### TASK PROMPT
Only the text belongs in the copy: retype each record exactly as it appears.

++++ DATASET CONTENT

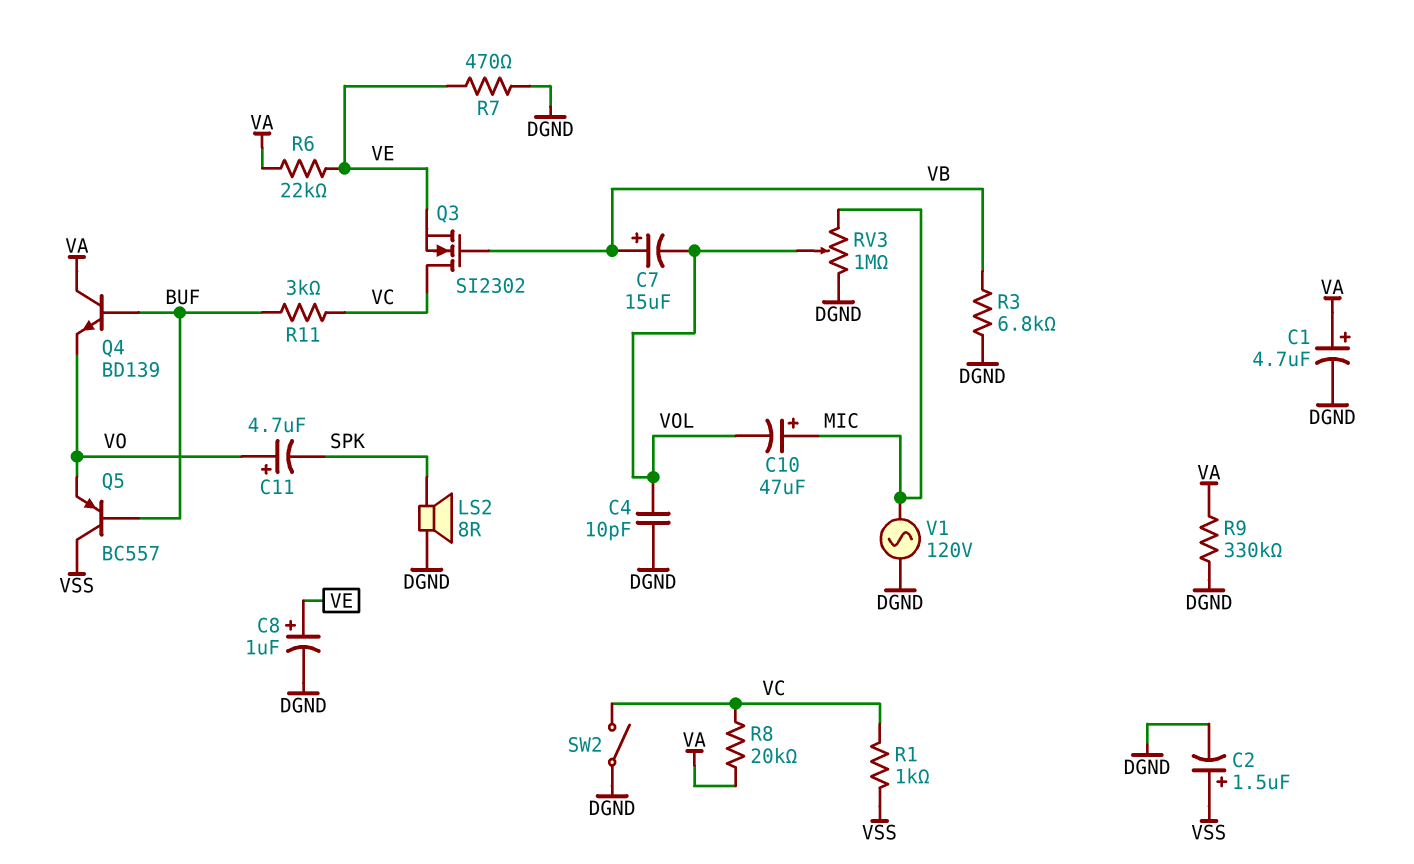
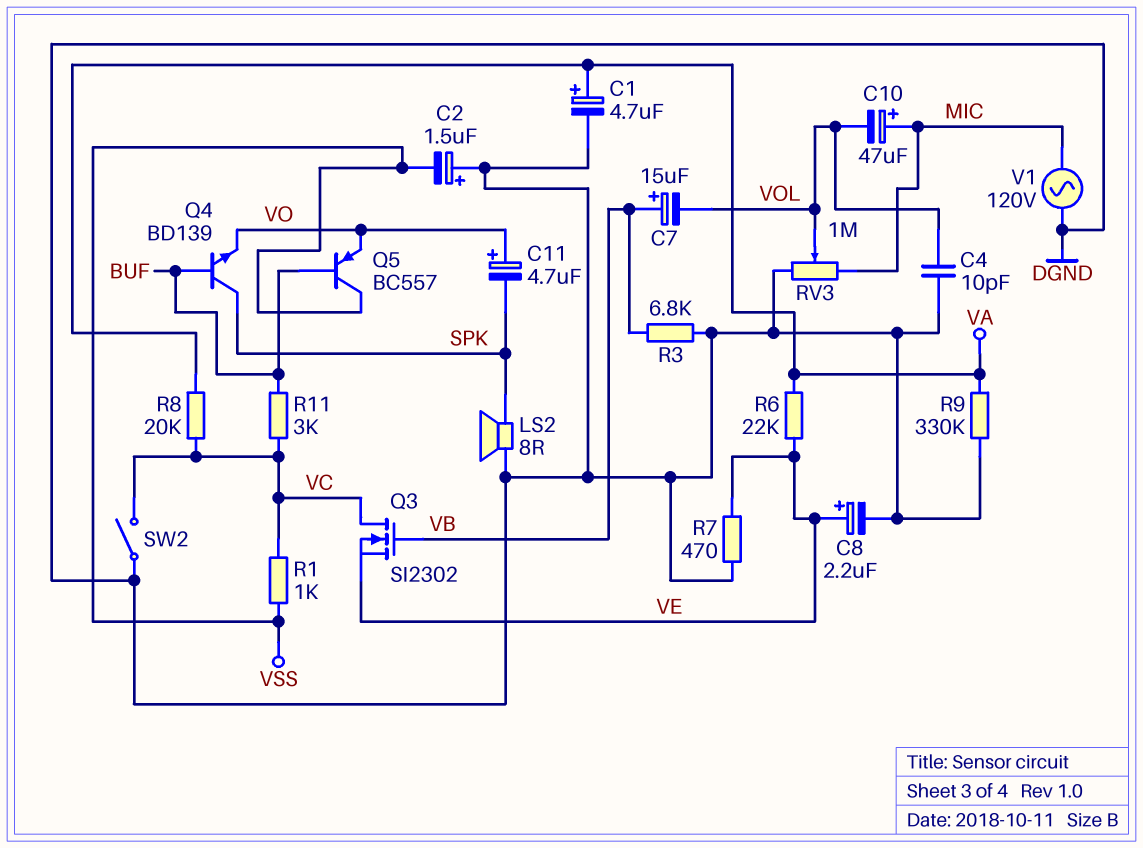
C2: 1.5uF (plus VSS, minus DGND) -> 1.5uF (plus DGND, minus VSS)
C8: 1uF (plus VE, minus DGND) -> 2.2uF (plus VE, minus DGND)
Q4: NPN BD139 (B BUF, C VA, E VO) -> NPN BD139 (B BUF, C SPK, E VO)

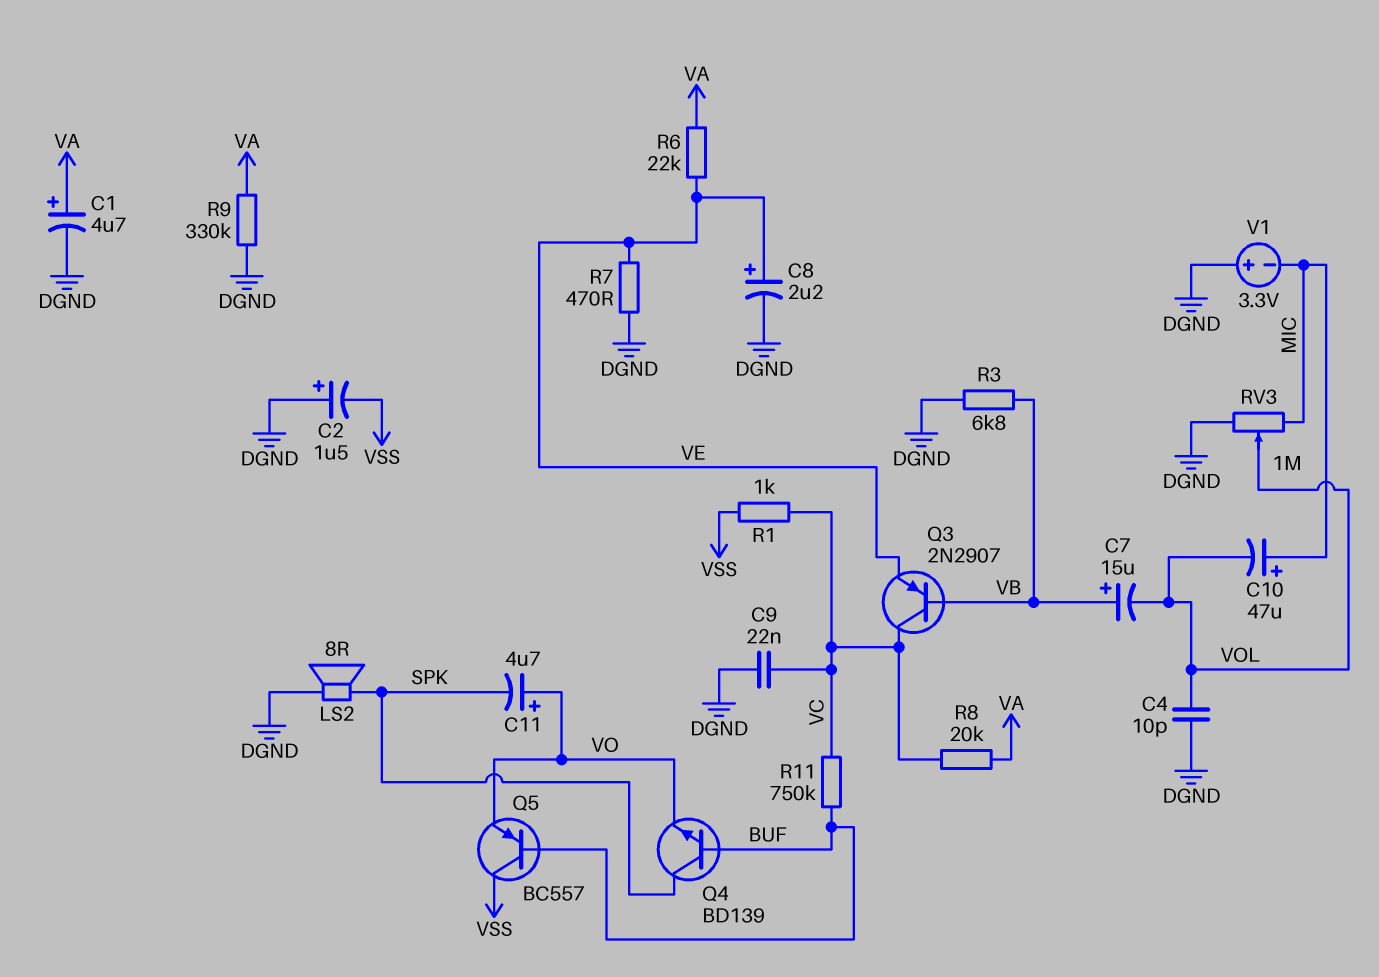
C9: none -> 22nF (DGND, VC)
Q3: NMOS SI2302 (G VB, D VC, S VE) -> PNP 2N2907 (B VB, C VC, E VE)
R11: 3k (BUF, VC) -> 750k (BUF, VC)
SW2: switch (DGND, VC) -> none
V1: AC 120V (DGND, MIC) -> 3.3V (plus DGND, minus MIC)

++++++++

### RESPONSE TO THE EXERCISE
C2: 1.5uF (plus VSS, minus DGND) -> 1.5uF (plus DGND, minus VSS)
C8: 1uF (plus VE, minus DGND) -> 2.2uF (plus VE, minus DGND)
Q4: NPN BD139 (B BUF, C VA, E VO) -> NPN BD139 (B BUF, C SPK, E VO)

C9: none -> 22nF (DGND, VC)
Q3: NMOS SI2302 (G VB, D VC, S VE) -> PNP 2N2907 (B VB, C VC, E VE)
R11: 3k (BUF, VC) -> 750k (BUF, VC)
SW2: switch (DGND, VC) -> none
V1: AC 120V (DGND, MIC) -> 3.3V (plus DGND, minus MIC)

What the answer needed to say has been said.